DIRECTIONS FOR THIS TASK: Every line of the data below should be printed exactly. Nothing may be dropped.

EXTRACTED INFORMATION:
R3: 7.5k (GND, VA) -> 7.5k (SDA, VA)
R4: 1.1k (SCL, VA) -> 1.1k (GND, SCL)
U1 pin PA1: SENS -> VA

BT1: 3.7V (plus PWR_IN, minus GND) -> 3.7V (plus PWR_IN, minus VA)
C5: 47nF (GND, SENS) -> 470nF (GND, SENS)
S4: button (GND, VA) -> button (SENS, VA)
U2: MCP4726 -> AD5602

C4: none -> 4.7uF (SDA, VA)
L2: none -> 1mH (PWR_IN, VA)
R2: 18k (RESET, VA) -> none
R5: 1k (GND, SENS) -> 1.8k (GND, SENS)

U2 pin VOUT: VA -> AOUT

EXERCISE OUTPUT:
R3: 7.5k (GND, VA) -> 7.5k (SDA, VA)
R4: 1.1k (SCL, VA) -> 1.1k (GND, SCL)
U1 pin PA1: SENS -> VA

BT1: 3.7V (plus PWR_IN, minus GND) -> 3.7V (plus PWR_IN, minus VA)
C5: 47nF (GND, SENS) -> 470nF (GND, SENS)
S4: button (GND, VA) -> button (SENS, VA)
U2: MCP4726 -> AD5602

C4: none -> 4.7uF (SDA, VA)
L2: none -> 1mH (PWR_IN, VA)
R2: 18k (RESET, VA) -> none
R5: 1k (GND, SENS) -> 1.8k (GND, SENS)

U2 pin VOUT: VA -> AOUT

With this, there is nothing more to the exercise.